▶ _Source material_:
== Segment start ==
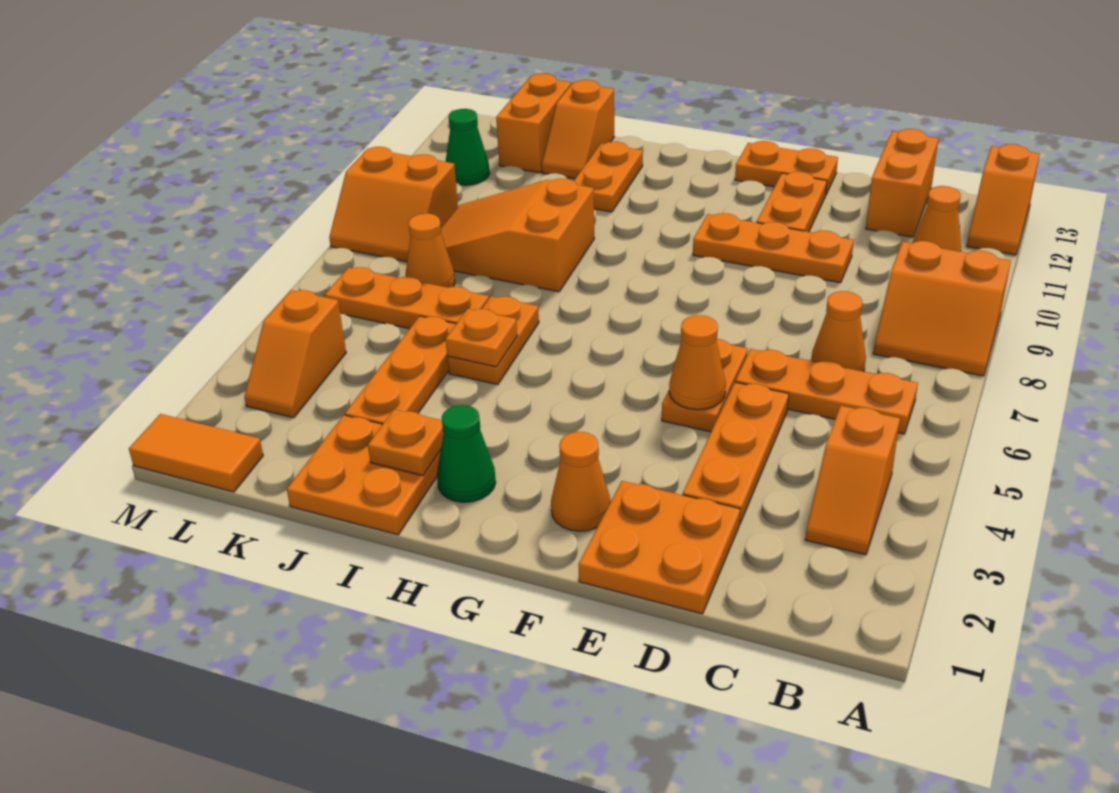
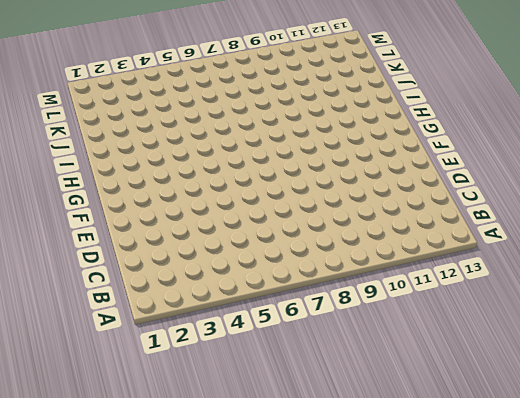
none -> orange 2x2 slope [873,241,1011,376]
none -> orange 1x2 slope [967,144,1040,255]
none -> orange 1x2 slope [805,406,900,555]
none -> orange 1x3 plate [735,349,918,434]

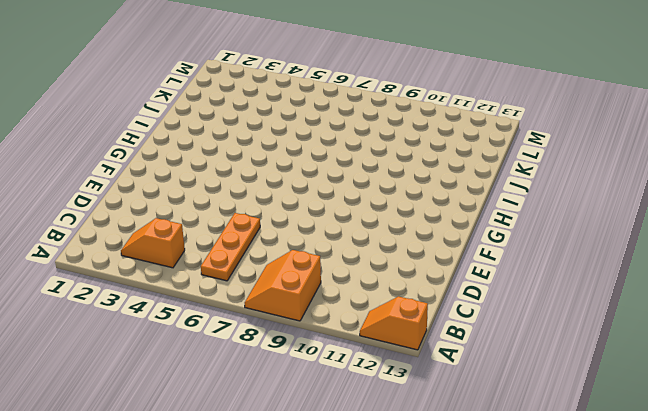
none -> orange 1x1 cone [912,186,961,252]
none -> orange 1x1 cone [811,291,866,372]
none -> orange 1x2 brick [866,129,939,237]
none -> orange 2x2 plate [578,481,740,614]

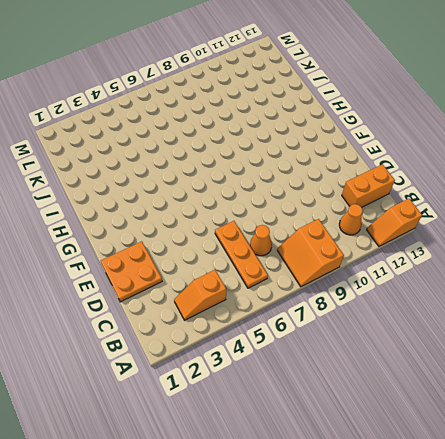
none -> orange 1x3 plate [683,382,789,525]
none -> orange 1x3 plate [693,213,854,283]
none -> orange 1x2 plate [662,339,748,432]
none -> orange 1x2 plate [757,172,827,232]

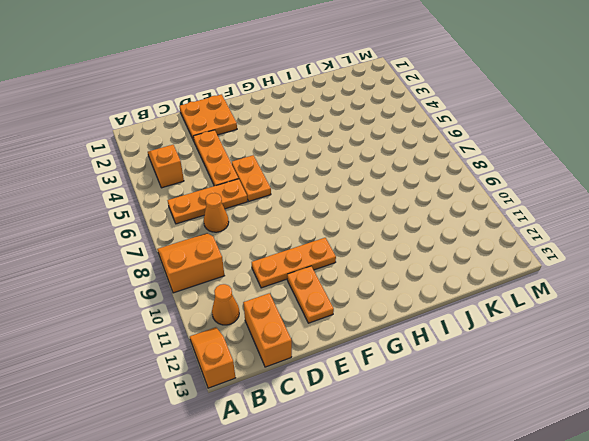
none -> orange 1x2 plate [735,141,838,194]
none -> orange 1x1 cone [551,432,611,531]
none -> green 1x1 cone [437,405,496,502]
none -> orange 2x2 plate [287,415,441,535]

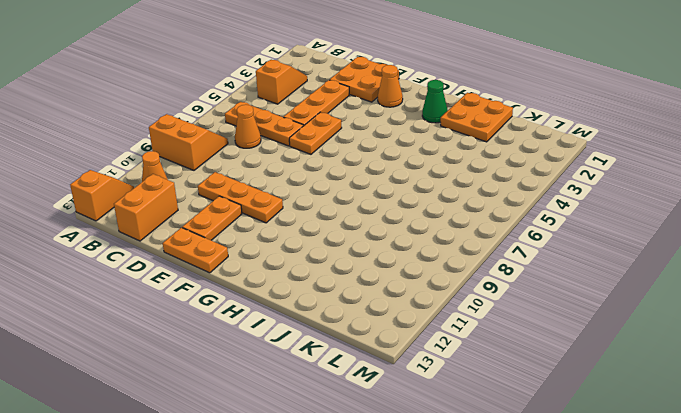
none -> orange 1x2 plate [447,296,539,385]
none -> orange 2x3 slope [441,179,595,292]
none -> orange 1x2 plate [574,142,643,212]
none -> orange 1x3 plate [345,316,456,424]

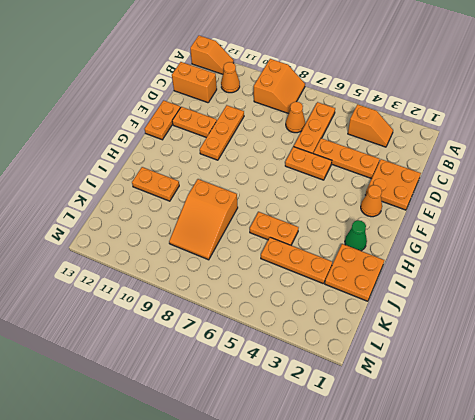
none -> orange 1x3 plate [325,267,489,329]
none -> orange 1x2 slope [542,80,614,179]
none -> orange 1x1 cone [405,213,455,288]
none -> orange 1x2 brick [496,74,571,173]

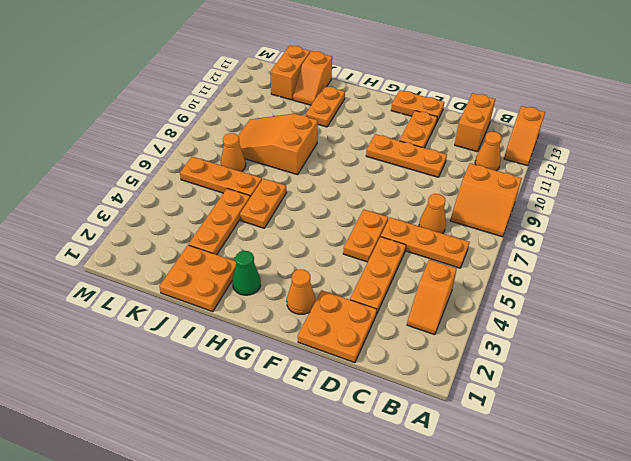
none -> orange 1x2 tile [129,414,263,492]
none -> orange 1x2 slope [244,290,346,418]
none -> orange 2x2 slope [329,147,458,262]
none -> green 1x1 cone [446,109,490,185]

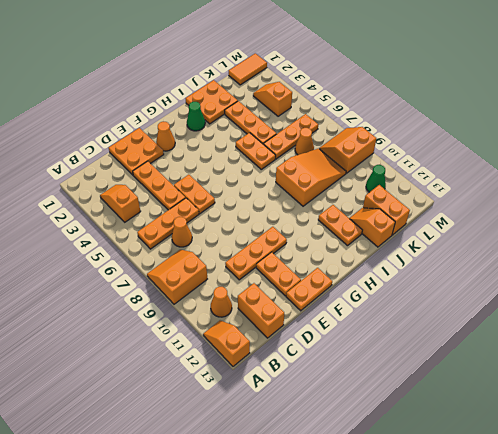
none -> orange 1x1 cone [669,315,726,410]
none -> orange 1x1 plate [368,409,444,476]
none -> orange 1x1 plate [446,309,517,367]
== Segment end ==
== Segment start ==
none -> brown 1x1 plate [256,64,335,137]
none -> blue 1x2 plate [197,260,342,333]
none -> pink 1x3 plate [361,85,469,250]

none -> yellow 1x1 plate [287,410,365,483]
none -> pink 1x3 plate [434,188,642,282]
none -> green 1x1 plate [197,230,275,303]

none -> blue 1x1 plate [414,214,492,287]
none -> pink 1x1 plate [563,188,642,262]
== Segment end ==
== Segment start ==
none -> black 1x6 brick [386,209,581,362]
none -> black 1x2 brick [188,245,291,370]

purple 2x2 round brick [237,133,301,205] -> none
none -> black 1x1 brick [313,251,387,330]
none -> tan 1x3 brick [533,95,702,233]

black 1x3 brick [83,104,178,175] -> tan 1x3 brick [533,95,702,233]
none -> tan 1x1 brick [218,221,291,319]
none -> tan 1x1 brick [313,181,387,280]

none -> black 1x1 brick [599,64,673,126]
== Segment end ==
▶ _Exercise aim_:
Everything in the material above from the line that has "none -> tan 1x1 brick [218,221,291,319]" through the line that has "none -> black 1x1 brick [599,64,673,126]" must be duplicated exactly, with no other lines given.

▶ _Exercise answer_:
none -> tan 1x1 brick [218,221,291,319]
none -> tan 1x1 brick [313,181,387,280]

none -> black 1x1 brick [599,64,673,126]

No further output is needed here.